**PROBLEM STATEMENT**
Set down each line of the data below exactly as it stands, dropping the pictures.

**DATA**

_ _ _ _

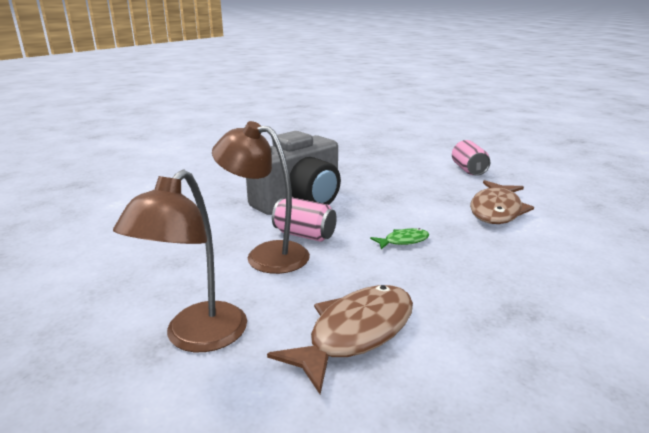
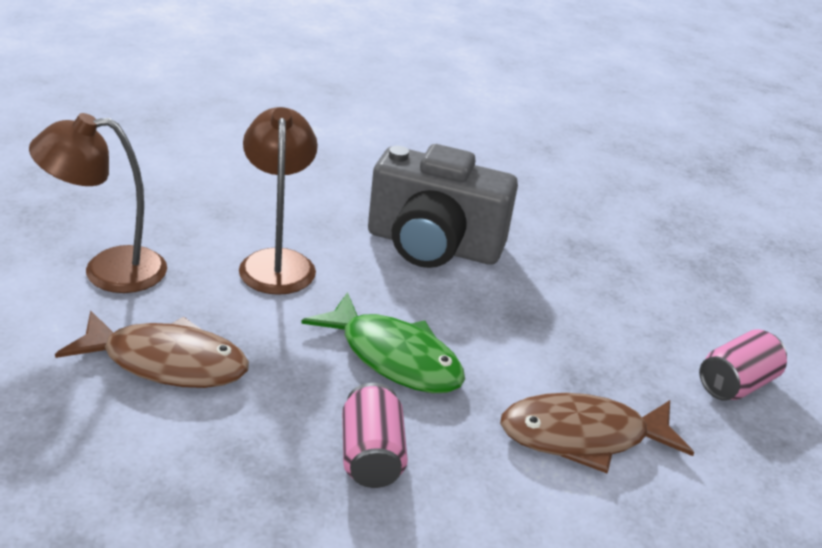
camera: 55 degrees right, 10 degrees up
pink can [272,198,337,242] -> pink can moved to [342,383,408,488]
green fish [370,228,430,249] -> green fish [301,292,465,393], size x2.05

_ _ _ _

**RESULT OF THIS TASK**
camera: 55 degrees right, 10 degrees up
pink can [272,198,337,242] -> pink can moved to [342,383,408,488]
green fish [370,228,430,249] -> green fish [301,292,465,393], size x2.05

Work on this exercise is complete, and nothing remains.